Data records:

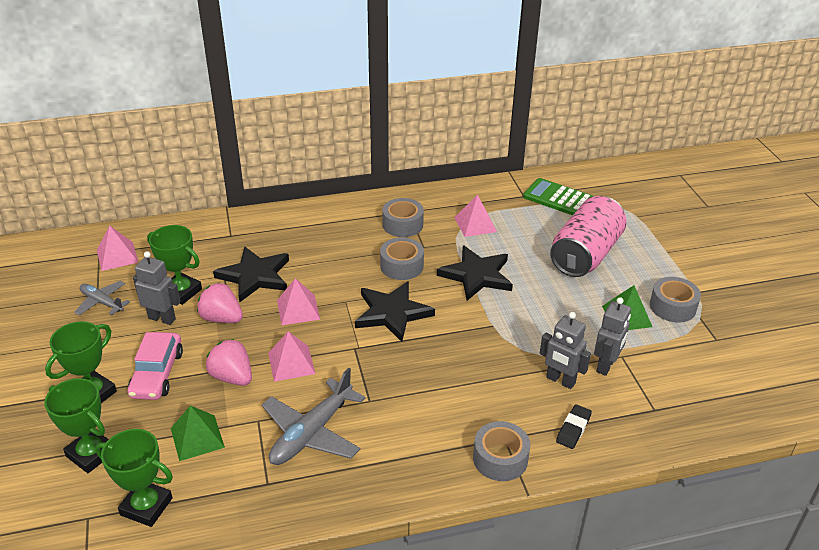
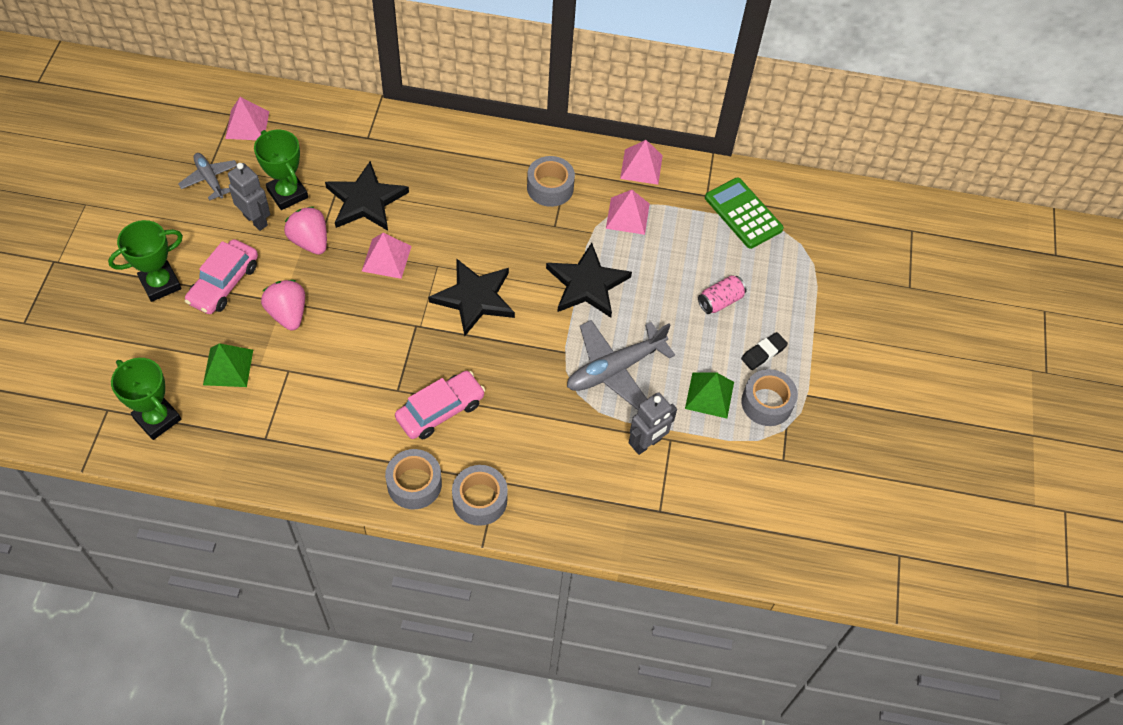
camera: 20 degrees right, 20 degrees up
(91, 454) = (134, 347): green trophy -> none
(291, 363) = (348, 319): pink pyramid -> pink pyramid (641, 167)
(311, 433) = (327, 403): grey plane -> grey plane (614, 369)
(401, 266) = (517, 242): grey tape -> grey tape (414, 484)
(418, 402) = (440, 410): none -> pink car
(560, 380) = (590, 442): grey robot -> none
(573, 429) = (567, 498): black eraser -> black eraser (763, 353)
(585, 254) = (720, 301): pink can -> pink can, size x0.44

What the exercise asks
Repeat each line of the records exactly. Do not include the pictures.

Exercise response
camera: 20 degrees right, 20 degrees up
(91, 454) = (134, 347): green trophy -> none
(291, 363) = (348, 319): pink pyramid -> pink pyramid (641, 167)
(311, 433) = (327, 403): grey plane -> grey plane (614, 369)
(401, 266) = (517, 242): grey tape -> grey tape (414, 484)
(418, 402) = (440, 410): none -> pink car
(560, 380) = (590, 442): grey robot -> none
(573, 429) = (567, 498): black eraser -> black eraser (763, 353)
(585, 254) = (720, 301): pink can -> pink can, size x0.44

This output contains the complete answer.